[Information provided]

Segment Open

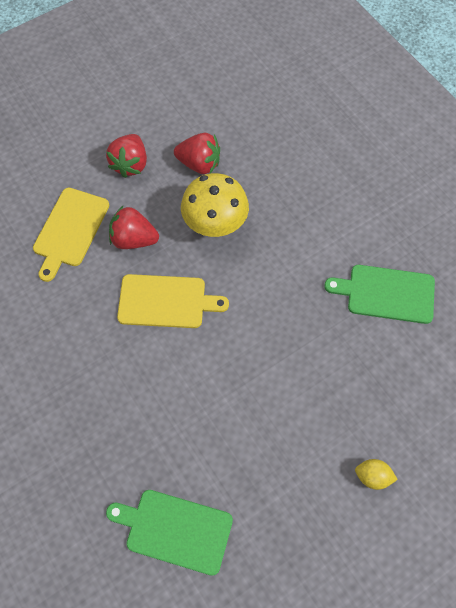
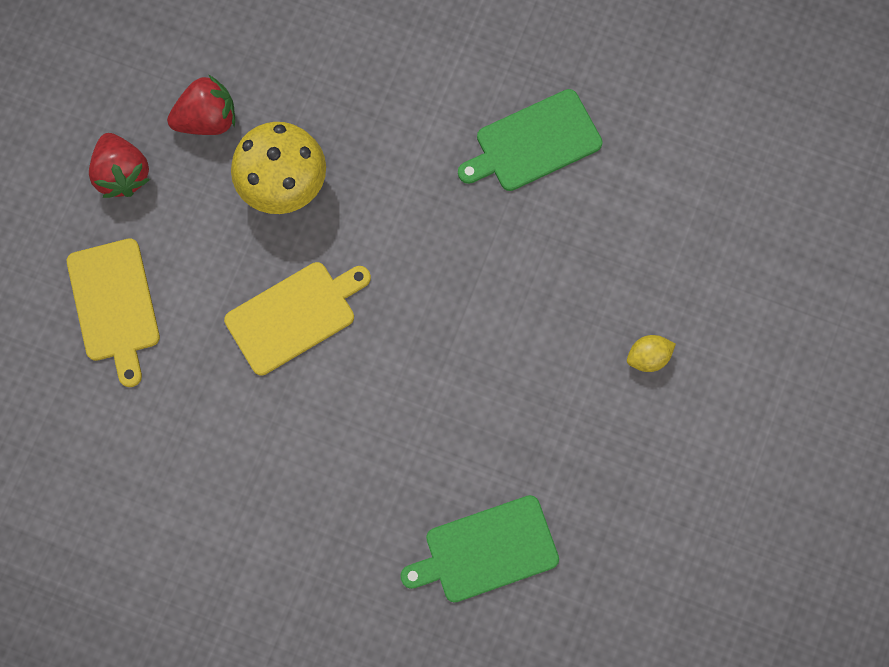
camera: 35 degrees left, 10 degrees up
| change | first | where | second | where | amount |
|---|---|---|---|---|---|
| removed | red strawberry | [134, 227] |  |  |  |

Segment Closed

[What you need to do] In your copy of the listing above, every line must match exactly and no picture may appear.

[Response to this exercise]
camera: 35 degrees left, 10 degrees up
| change | first | where | second | where | amount |
|---|---|---|---|---|---|
| removed | red strawberry | [134, 227] |  |  |  |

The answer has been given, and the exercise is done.